# Exercise details
Write out the stretch of lines below that begins at the line with "blue scissors [245,140,285,215]" and ends at the line with "blue teapot [339,301,447,368] -> none", including both, exactly as given and nothing more.

# Supplied data
##########
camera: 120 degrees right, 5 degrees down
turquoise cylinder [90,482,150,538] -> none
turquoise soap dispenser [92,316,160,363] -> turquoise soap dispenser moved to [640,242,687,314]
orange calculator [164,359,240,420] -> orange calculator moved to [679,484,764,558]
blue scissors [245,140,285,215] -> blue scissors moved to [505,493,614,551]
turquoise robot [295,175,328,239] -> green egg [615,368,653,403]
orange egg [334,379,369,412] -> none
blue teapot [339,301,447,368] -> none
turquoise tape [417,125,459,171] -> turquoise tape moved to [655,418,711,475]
##########
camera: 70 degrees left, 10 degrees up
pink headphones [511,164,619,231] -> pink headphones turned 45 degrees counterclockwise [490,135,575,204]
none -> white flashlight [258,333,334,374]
##########
# Written solution
blue scissors [245,140,285,215] -> blue scissors moved to [505,493,614,551]
turquoise robot [295,175,328,239] -> green egg [615,368,653,403]
orange egg [334,379,369,412] -> none
blue teapot [339,301,447,368] -> none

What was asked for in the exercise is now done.